▸ DIRECTIONS FOR THIS TASK
Only a number is wanted here, namely how many lines of the data contain the string "left".

▸ PROVIDED DATA
------------------------------------------------------------
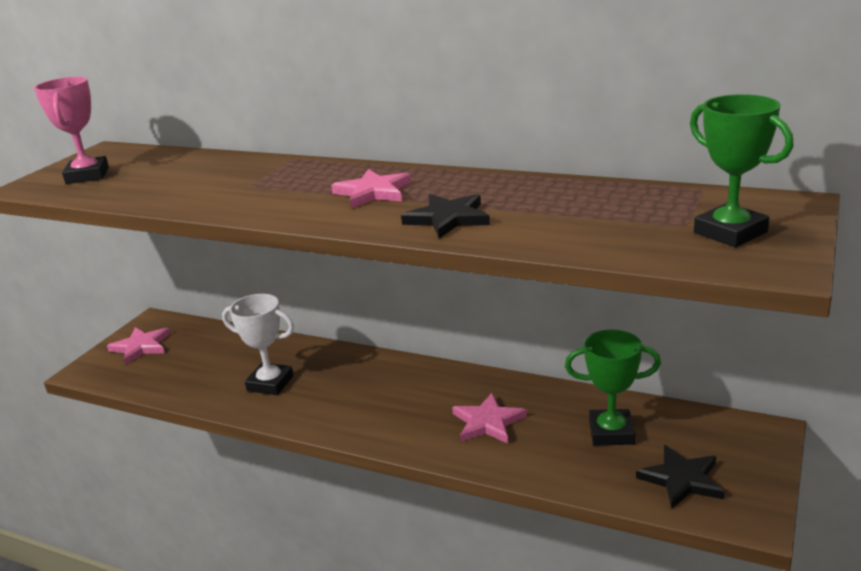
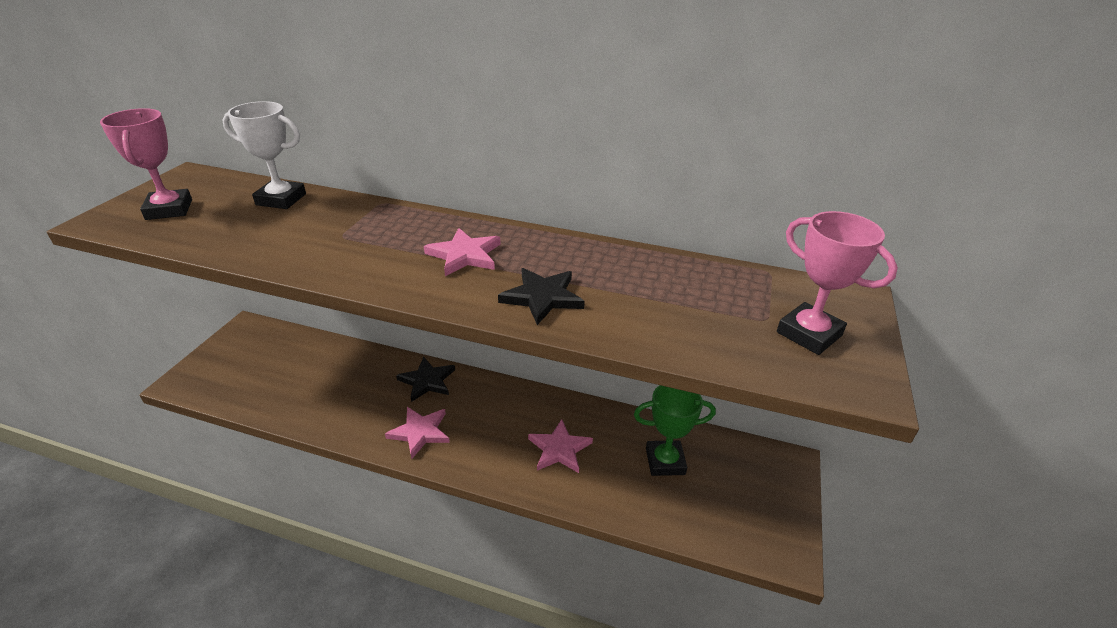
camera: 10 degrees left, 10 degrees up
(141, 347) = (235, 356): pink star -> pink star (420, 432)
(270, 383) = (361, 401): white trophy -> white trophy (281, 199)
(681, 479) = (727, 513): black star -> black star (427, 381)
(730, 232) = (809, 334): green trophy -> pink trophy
------------------------------------------------------------
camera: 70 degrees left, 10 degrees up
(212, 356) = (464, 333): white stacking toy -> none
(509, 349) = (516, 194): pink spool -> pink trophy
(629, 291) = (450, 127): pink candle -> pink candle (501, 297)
------------------------------------------------------------
▸ SOLUTION TO THE EXERCISE
2